**Required work:**
Starting at the line that contains "(523, 323) = (236, 408): green" and stopping after the last line, set down the listing exactly as it is. Add nothing.

**Source data:**
···

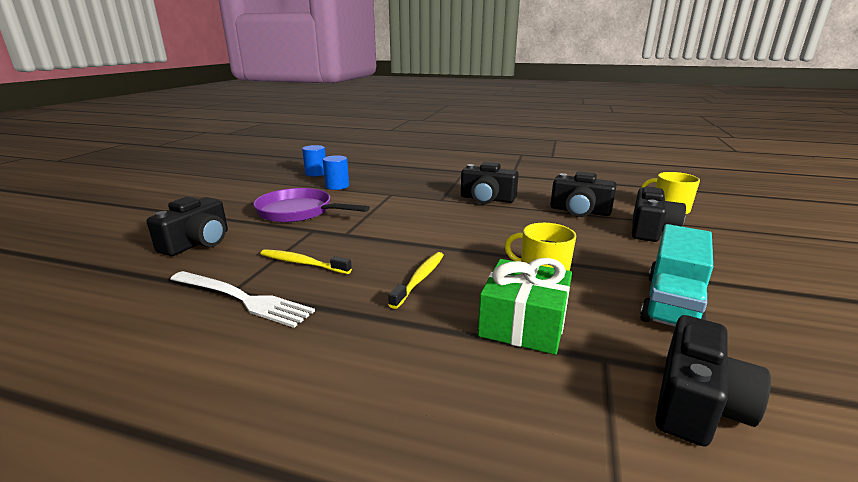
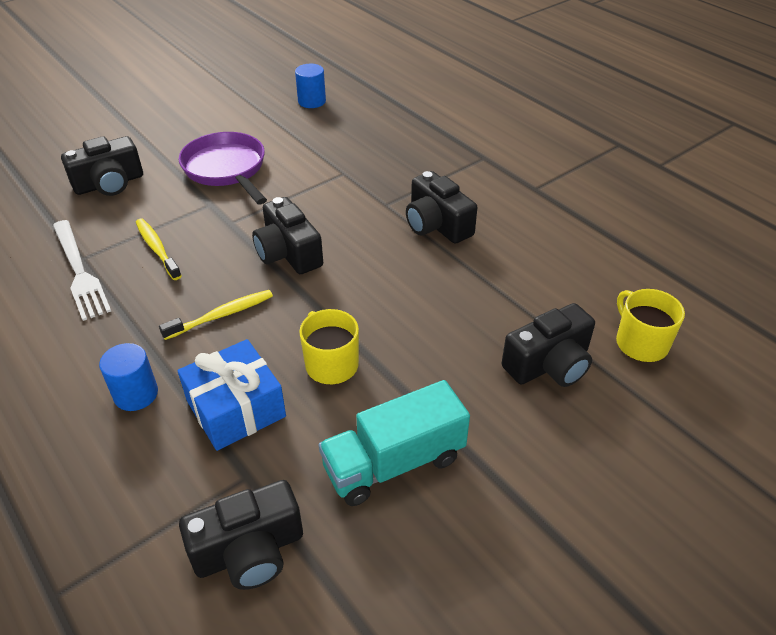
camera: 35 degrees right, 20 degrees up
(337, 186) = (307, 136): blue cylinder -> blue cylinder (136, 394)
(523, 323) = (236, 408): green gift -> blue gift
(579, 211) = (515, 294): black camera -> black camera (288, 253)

···

**Exercise response:**
(523, 323) = (236, 408): green gift -> blue gift
(579, 211) = (515, 294): black camera -> black camera (288, 253)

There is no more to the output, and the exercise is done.